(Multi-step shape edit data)

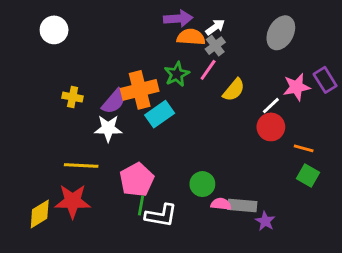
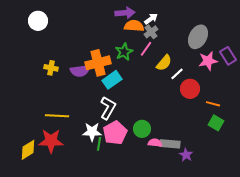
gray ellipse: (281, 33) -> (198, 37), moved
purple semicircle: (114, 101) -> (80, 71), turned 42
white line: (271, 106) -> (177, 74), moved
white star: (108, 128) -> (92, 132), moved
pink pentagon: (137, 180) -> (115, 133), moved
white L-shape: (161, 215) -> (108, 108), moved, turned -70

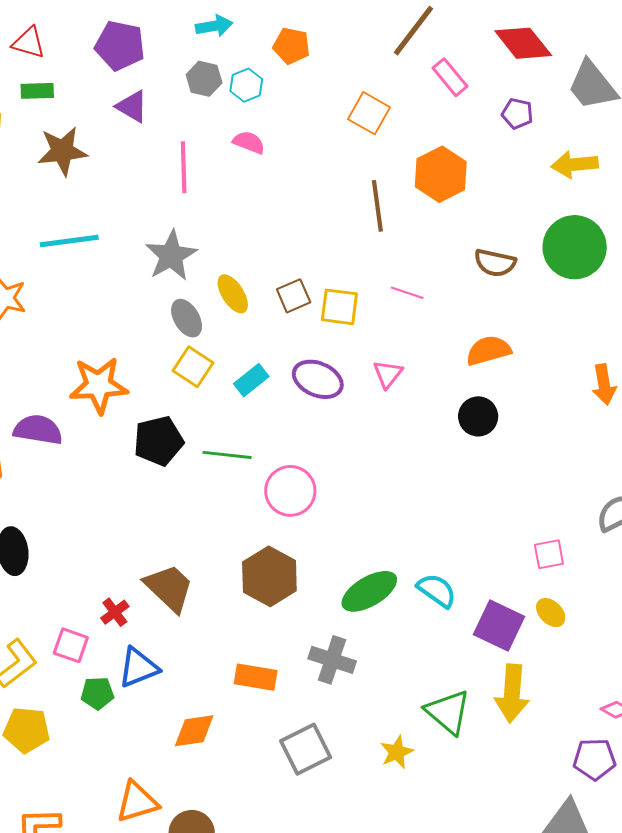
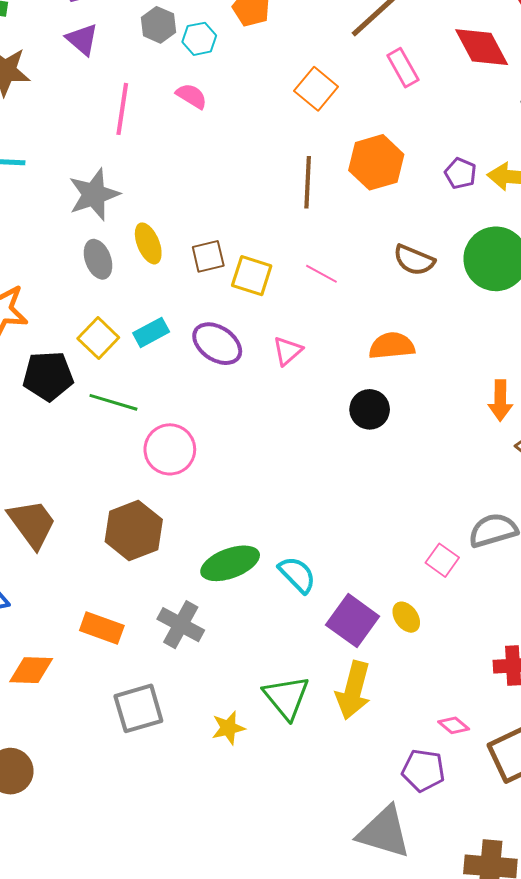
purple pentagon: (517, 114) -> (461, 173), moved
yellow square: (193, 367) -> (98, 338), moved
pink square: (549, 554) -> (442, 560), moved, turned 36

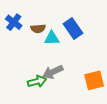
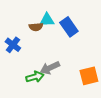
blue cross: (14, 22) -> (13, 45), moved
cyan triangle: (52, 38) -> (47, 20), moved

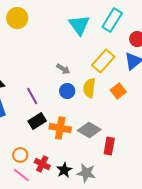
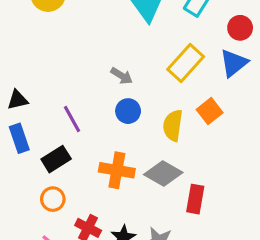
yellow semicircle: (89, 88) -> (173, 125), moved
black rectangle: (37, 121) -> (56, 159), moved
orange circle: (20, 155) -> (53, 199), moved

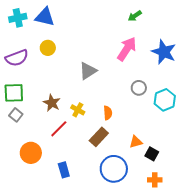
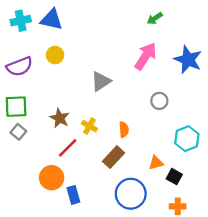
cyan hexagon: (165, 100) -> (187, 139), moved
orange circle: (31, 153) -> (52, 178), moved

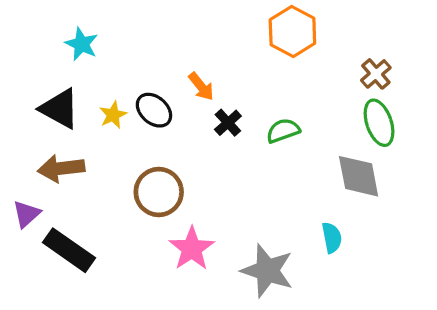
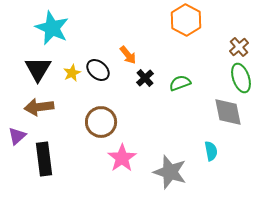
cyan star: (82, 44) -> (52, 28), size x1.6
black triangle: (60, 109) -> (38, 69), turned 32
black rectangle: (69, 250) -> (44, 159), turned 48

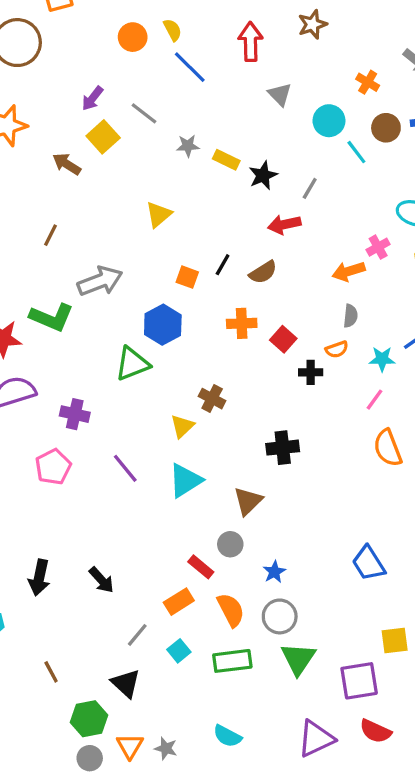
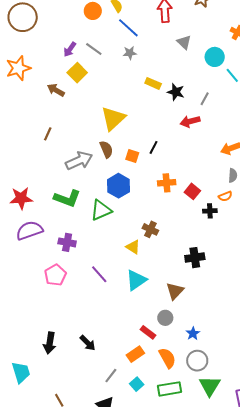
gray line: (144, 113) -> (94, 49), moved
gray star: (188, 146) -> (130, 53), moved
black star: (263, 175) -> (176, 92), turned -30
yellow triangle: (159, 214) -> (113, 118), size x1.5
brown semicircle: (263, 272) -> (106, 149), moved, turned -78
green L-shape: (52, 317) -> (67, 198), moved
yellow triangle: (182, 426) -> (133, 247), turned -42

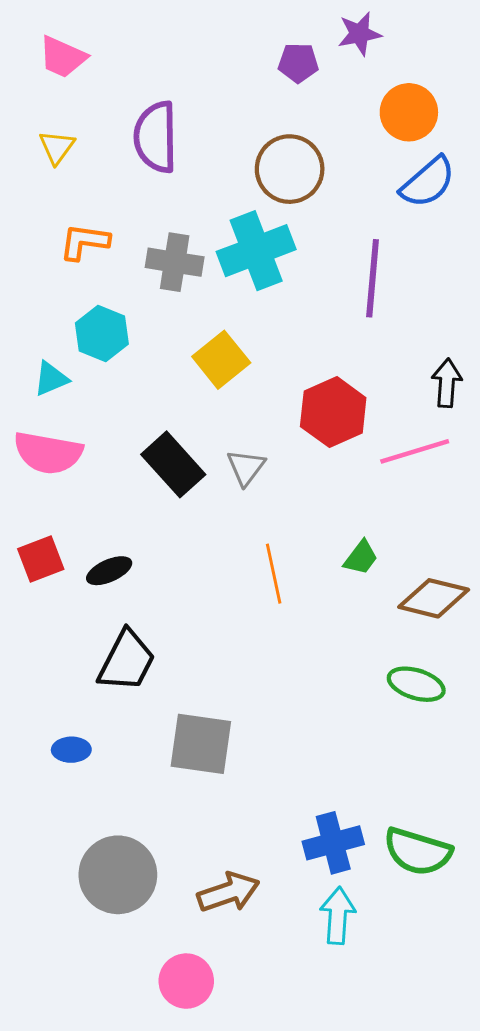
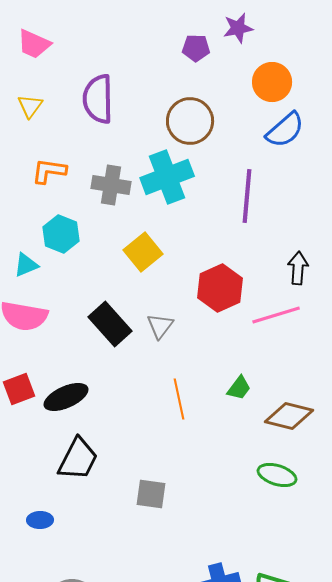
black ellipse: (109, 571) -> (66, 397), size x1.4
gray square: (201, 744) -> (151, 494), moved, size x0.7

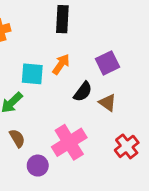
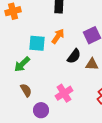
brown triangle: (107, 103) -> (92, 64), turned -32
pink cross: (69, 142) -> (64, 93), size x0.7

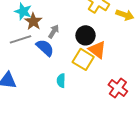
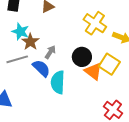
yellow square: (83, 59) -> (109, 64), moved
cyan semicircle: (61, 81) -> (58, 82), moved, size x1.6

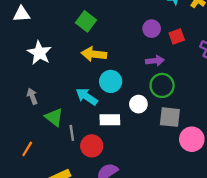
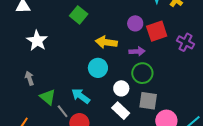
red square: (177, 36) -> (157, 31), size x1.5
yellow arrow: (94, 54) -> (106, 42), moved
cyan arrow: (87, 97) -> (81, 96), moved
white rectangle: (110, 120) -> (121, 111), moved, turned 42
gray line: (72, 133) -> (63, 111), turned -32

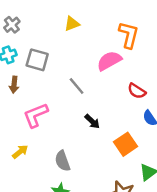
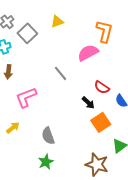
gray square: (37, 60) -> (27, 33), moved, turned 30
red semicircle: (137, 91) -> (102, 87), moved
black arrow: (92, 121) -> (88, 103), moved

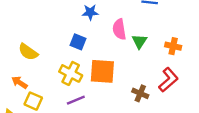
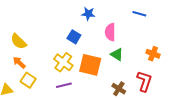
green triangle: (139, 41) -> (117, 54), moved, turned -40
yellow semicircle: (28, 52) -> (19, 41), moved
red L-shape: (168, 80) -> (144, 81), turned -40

## Problem description
Look above for the line containing "black rectangle: (37, 121)", then write out every line from there down to the line containing "gray square: (37, 60)", that line included, with no pictures.

## Answer box
black rectangle: (37, 121) -> (56, 159), moved
orange circle: (20, 155) -> (53, 199), moved

cyan hexagon: (165, 100) -> (187, 139), moved
orange circle: (31, 153) -> (52, 178), moved

cyan star: (82, 44) -> (52, 28), size x1.6
black triangle: (60, 109) -> (38, 69), turned 32
black rectangle: (69, 250) -> (44, 159), turned 48

gray line: (144, 113) -> (94, 49), moved
gray star: (188, 146) -> (130, 53), moved
black star: (263, 175) -> (176, 92), turned -30
yellow triangle: (159, 214) -> (113, 118), size x1.5
brown semicircle: (263, 272) -> (106, 149), moved, turned -78
green L-shape: (52, 317) -> (67, 198), moved
yellow triangle: (182, 426) -> (133, 247), turned -42

black ellipse: (109, 571) -> (66, 397), size x1.4
gray square: (201, 744) -> (151, 494), moved, size x0.7

brown triangle: (107, 103) -> (92, 64), turned -32
pink cross: (69, 142) -> (64, 93), size x0.7

yellow square: (83, 59) -> (109, 64), moved
cyan semicircle: (61, 81) -> (58, 82), moved, size x1.6

red square: (177, 36) -> (157, 31), size x1.5
yellow arrow: (94, 54) -> (106, 42), moved
cyan arrow: (87, 97) -> (81, 96), moved
white rectangle: (110, 120) -> (121, 111), moved, turned 42
gray line: (72, 133) -> (63, 111), turned -32

gray square: (37, 60) -> (27, 33), moved, turned 30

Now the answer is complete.